── Available records ──

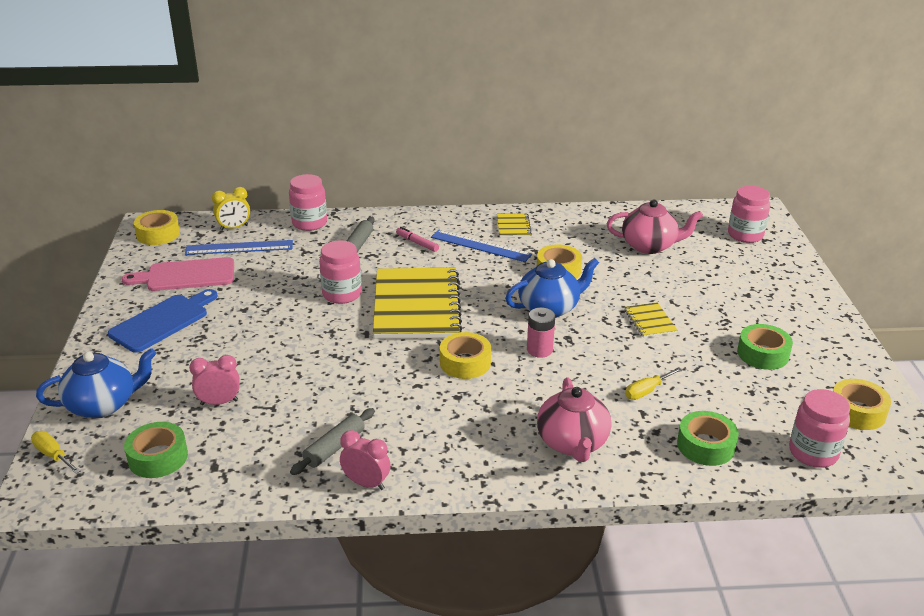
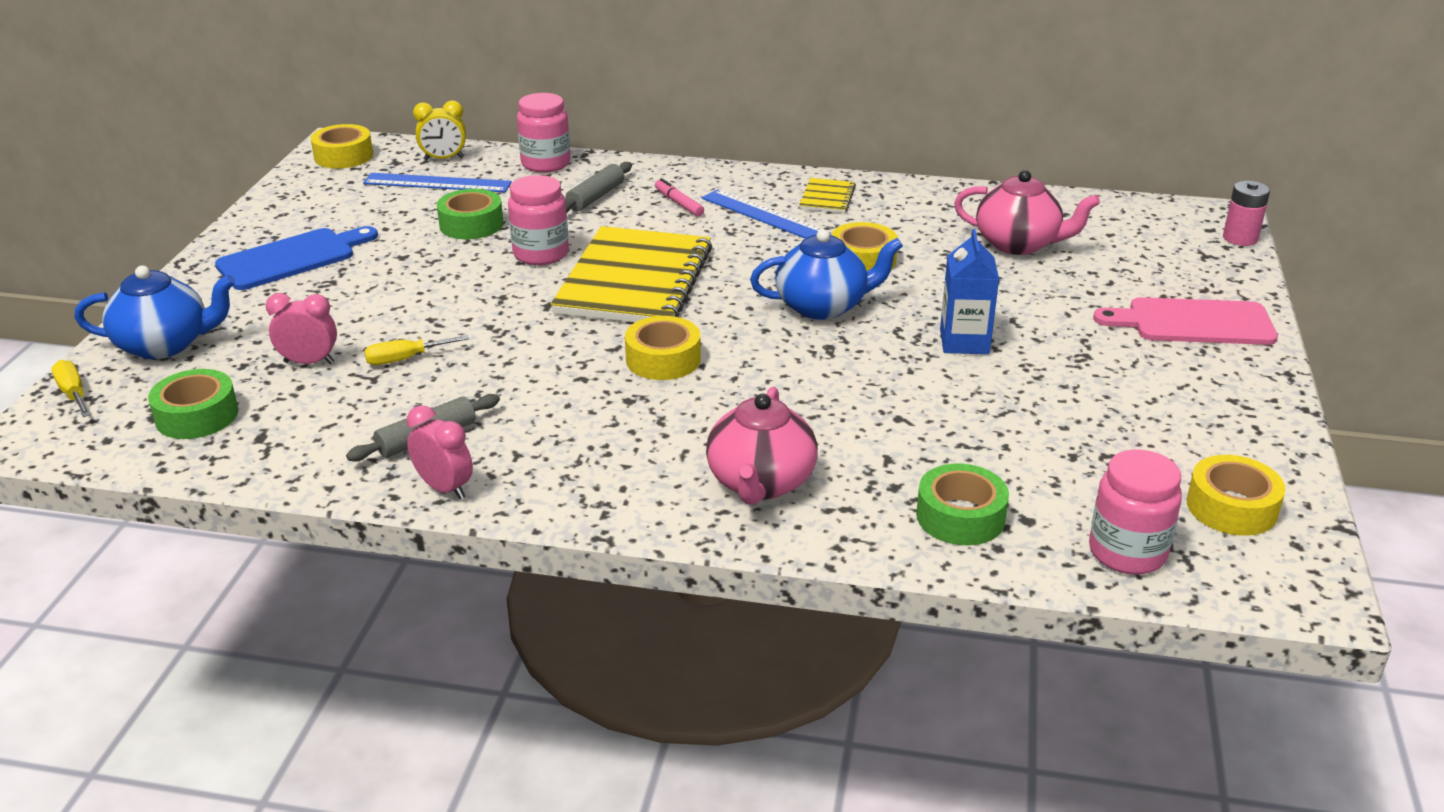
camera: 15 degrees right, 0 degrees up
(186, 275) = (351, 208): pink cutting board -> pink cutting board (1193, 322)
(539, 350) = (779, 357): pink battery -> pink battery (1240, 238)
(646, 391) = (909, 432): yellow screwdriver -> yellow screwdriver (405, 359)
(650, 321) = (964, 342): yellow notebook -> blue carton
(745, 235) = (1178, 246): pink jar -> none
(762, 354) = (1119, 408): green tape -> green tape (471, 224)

───
── Available records ──

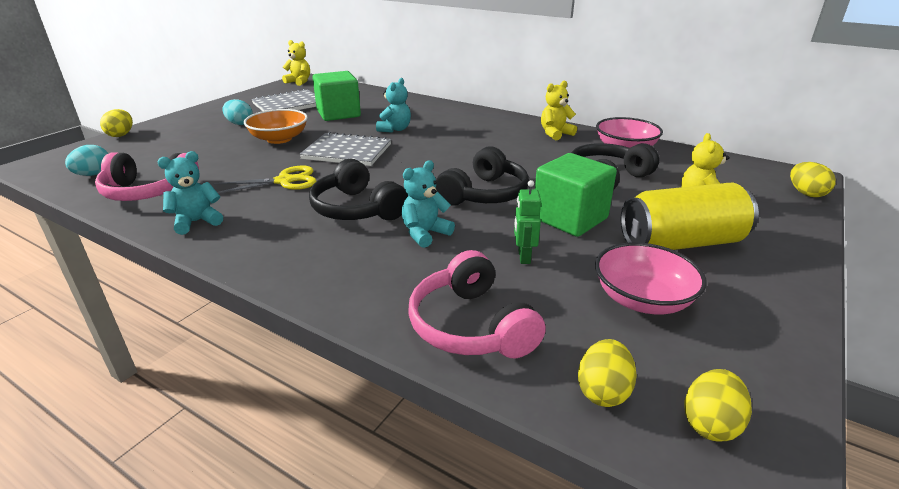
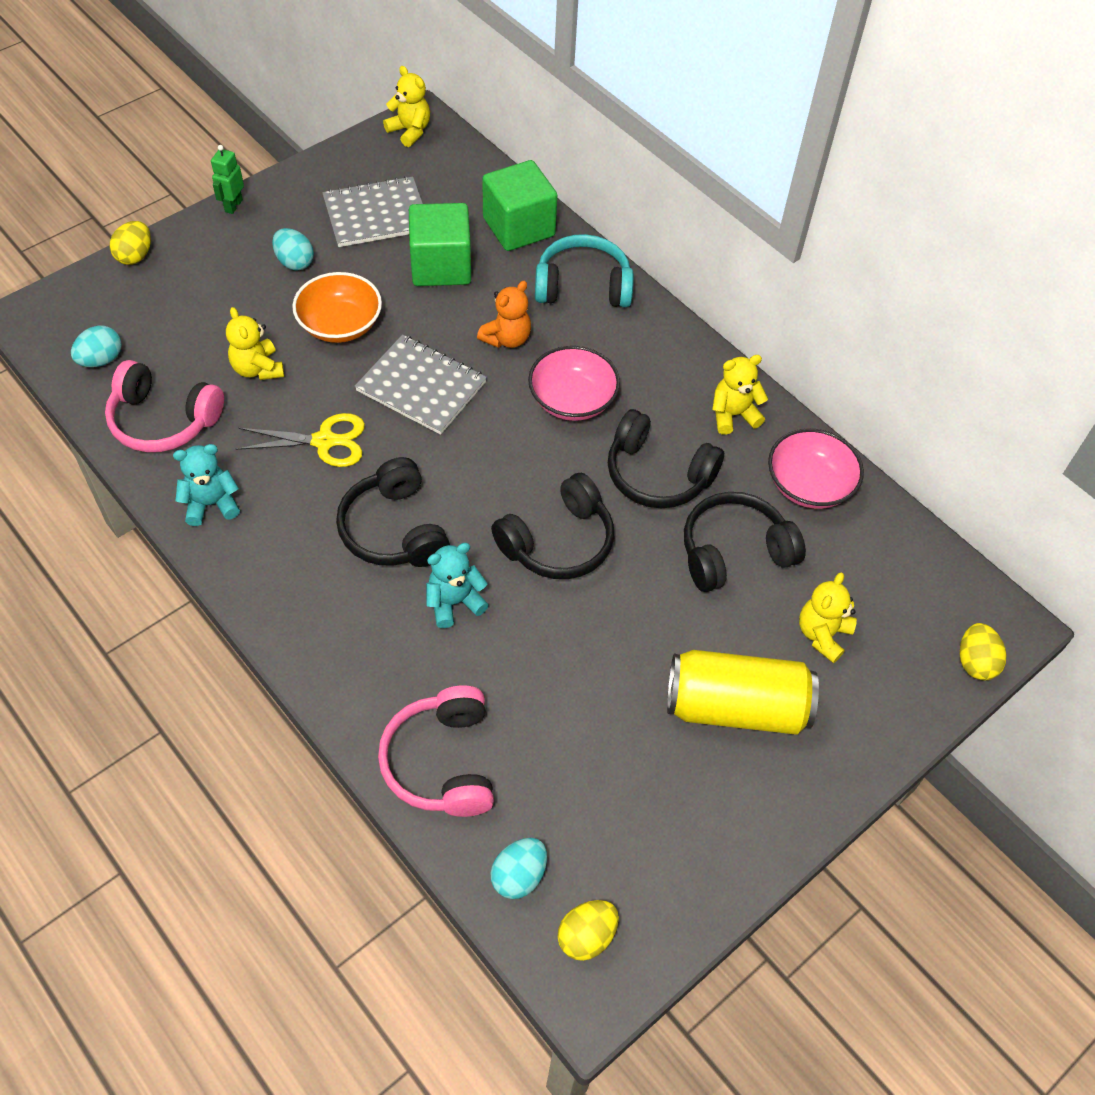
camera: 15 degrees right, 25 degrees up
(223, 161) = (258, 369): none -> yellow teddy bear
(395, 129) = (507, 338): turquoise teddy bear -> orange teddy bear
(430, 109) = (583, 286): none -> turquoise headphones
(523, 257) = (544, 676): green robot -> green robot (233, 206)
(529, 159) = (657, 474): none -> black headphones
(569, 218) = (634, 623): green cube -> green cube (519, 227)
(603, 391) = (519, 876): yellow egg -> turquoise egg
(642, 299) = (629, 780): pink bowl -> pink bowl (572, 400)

───

Lines of the listing above that contain the word "turquoise" must all be copied.

(395, 129) = (507, 338): turquoise teddy bear -> orange teddy bear
(430, 109) = (583, 286): none -> turquoise headphones
(603, 391) = (519, 876): yellow egg -> turquoise egg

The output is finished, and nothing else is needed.